* [SOURCE DATA]
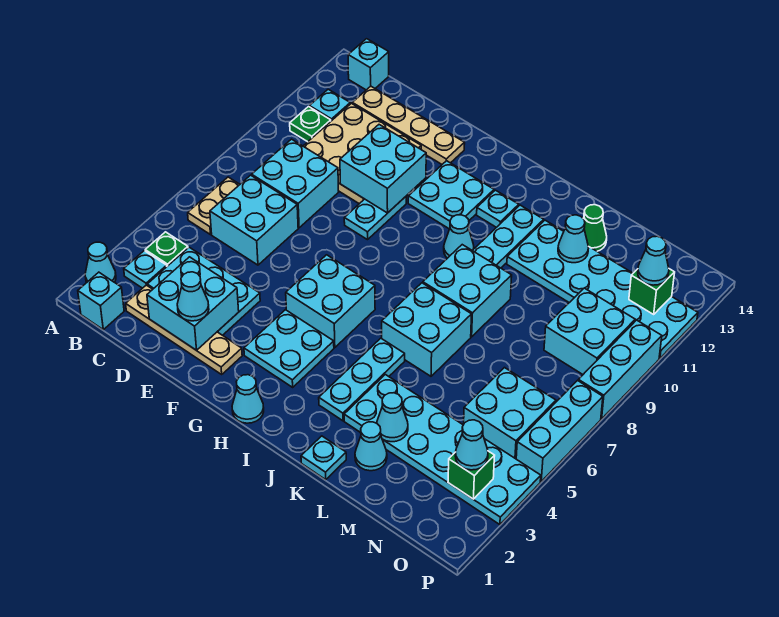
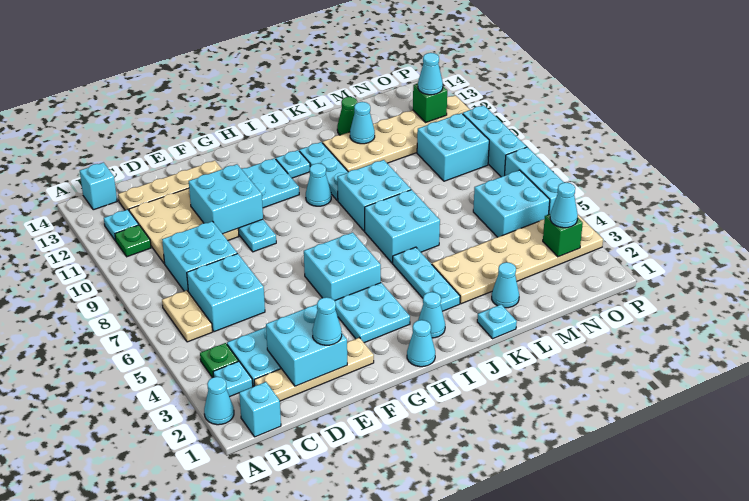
cyan plate K3:P4 level 1 -> tan plate K3:P4 level 1
cyan plate K11:P12 level 1 -> tan plate K11:P12 level 1
cyan cone L3 level 2 -> cyan cone I2 level 1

* [WORK ORDER] Every line that contains "plate" should be copied out of the data.

* [ANSWER FOR THIS EXERCISE]
cyan plate K3:P4 level 1 -> tan plate K3:P4 level 1
cyan plate K11:P12 level 1 -> tan plate K11:P12 level 1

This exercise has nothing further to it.